Saved data entries:
◇ ◇ ◇

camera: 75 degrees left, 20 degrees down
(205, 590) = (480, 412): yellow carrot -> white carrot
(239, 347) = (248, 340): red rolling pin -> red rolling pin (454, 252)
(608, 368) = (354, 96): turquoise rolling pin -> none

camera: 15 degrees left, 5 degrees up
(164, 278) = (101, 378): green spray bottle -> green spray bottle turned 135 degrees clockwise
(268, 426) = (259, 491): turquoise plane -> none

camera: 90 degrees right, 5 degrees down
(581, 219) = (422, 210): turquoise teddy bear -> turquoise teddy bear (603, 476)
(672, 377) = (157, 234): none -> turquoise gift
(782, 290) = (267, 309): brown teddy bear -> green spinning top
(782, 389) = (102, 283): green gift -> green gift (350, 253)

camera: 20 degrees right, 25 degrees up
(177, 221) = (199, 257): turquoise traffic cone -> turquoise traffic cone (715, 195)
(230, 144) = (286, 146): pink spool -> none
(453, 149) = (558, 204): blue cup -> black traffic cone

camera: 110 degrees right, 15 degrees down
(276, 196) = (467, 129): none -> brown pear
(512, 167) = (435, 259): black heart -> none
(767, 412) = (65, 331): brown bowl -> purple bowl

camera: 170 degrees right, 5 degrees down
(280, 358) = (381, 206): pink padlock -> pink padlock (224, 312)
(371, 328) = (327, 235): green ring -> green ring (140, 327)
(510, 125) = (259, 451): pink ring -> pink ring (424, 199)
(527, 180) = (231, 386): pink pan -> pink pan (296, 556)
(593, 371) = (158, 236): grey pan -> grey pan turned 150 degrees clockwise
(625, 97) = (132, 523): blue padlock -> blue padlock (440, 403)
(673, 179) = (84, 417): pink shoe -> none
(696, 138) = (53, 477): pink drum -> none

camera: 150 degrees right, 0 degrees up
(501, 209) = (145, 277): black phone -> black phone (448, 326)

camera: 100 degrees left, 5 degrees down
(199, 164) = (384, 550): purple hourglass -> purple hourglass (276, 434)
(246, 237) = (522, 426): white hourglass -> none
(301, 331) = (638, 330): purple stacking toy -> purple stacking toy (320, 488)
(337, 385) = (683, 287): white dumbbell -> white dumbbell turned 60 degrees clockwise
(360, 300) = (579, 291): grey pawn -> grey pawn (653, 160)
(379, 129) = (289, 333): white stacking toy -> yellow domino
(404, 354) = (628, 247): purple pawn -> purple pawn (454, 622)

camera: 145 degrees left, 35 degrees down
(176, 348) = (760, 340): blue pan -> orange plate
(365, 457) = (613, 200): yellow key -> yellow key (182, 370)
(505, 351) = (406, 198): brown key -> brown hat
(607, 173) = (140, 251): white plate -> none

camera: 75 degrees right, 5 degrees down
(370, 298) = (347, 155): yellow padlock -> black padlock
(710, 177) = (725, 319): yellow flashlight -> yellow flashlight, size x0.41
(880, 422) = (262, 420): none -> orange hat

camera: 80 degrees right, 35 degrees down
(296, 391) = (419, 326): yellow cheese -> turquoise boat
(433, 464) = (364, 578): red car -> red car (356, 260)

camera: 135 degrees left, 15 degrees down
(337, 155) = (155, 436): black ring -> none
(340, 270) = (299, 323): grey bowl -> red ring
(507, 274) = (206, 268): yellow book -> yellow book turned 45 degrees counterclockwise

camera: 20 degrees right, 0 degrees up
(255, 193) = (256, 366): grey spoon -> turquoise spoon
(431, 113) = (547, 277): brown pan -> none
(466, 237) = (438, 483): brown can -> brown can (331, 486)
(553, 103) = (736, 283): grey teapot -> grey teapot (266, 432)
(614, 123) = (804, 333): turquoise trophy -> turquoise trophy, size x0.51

◇ ◇ ◇

The reply should consist solely of the lines above from the one that has "(453, 149) = (558, 204): blue" through the one that has "camera: 100 degrees left, 5 degrees down", reproduced exactly.

Answer space:
(453, 149) = (558, 204): blue cup -> black traffic cone

camera: 110 degrees right, 15 degrees down
(276, 196) = (467, 129): none -> brown pear
(512, 167) = (435, 259): black heart -> none
(767, 412) = (65, 331): brown bowl -> purple bowl

camera: 170 degrees right, 5 degrees down
(280, 358) = (381, 206): pink padlock -> pink padlock (224, 312)
(371, 328) = (327, 235): green ring -> green ring (140, 327)
(510, 125) = (259, 451): pink ring -> pink ring (424, 199)
(527, 180) = (231, 386): pink pan -> pink pan (296, 556)
(593, 371) = (158, 236): grey pan -> grey pan turned 150 degrees clockwise
(625, 97) = (132, 523): blue padlock -> blue padlock (440, 403)
(673, 179) = (84, 417): pink shoe -> none
(696, 138) = (53, 477): pink drum -> none

camera: 150 degrees right, 0 degrees up
(501, 209) = (145, 277): black phone -> black phone (448, 326)

camera: 100 degrees left, 5 degrees down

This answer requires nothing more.